__THE RECORDS__

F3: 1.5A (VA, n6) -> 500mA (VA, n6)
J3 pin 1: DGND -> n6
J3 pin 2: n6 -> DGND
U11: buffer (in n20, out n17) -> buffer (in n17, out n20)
---
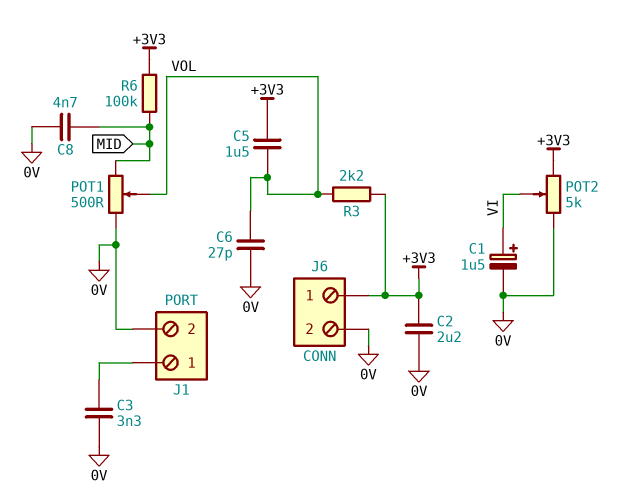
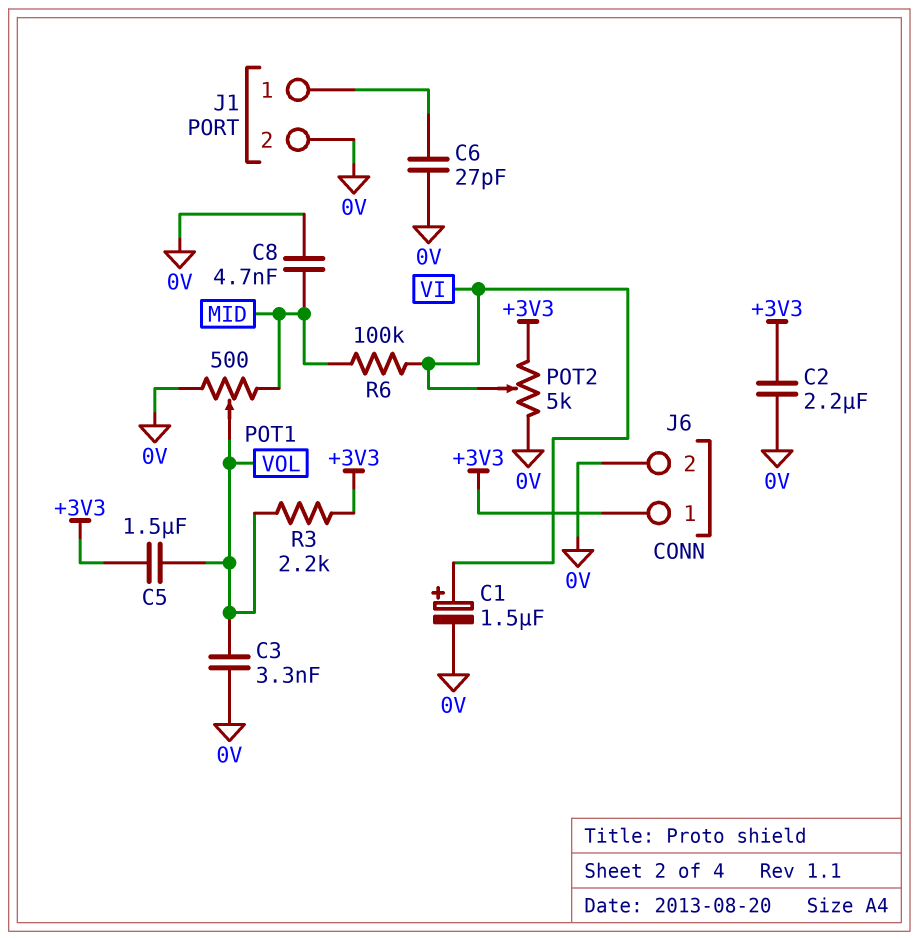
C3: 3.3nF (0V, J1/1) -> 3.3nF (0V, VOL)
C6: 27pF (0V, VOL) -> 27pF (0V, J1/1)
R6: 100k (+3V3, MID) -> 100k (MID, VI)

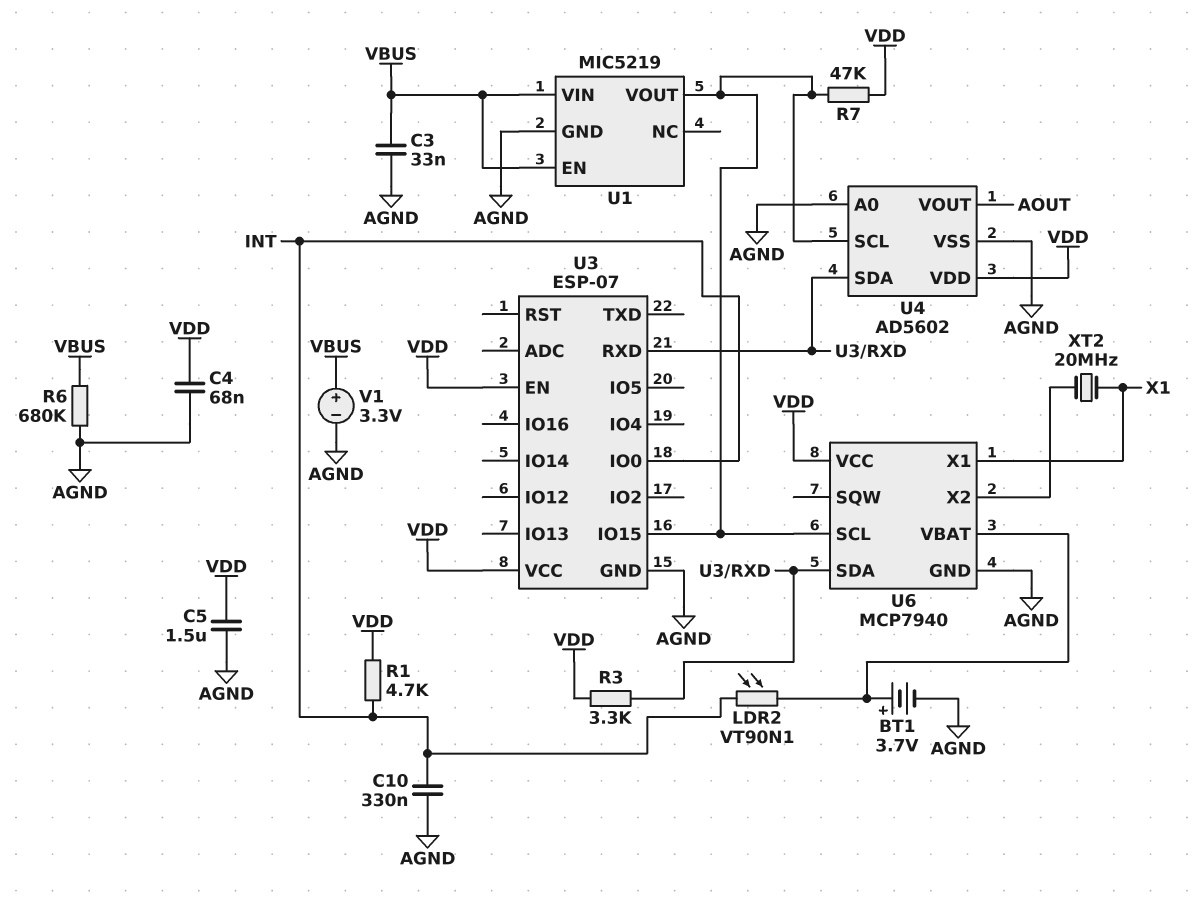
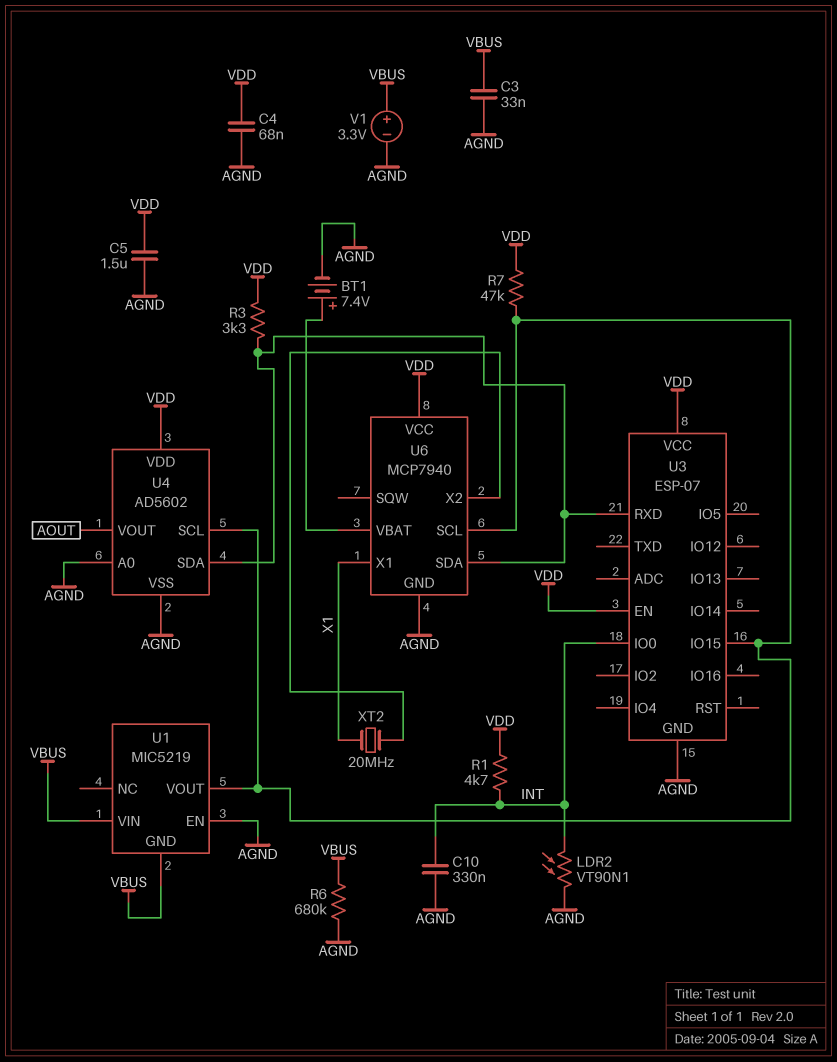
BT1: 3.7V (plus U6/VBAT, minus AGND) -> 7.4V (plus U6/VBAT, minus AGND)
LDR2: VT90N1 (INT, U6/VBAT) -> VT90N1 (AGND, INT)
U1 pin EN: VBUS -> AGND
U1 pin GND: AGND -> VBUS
--
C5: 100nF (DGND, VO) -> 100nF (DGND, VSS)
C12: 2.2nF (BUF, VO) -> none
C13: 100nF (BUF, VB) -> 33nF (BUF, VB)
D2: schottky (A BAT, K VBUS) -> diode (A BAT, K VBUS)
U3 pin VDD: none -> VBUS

__YOUR ASSIGNMENT__
From the records above, quote only the lines running from the line with "C5: 100nF (DGND, VO) -> 100nF (DGND, VSS)" to the line with "U3 pin VDD: none -> VBUS", both lines included.

__WRITTEN ANSWER__
C5: 100nF (DGND, VO) -> 100nF (DGND, VSS)
C12: 2.2nF (BUF, VO) -> none
C13: 100nF (BUF, VB) -> 33nF (BUF, VB)
D2: schottky (A BAT, K VBUS) -> diode (A BAT, K VBUS)
U3 pin VDD: none -> VBUS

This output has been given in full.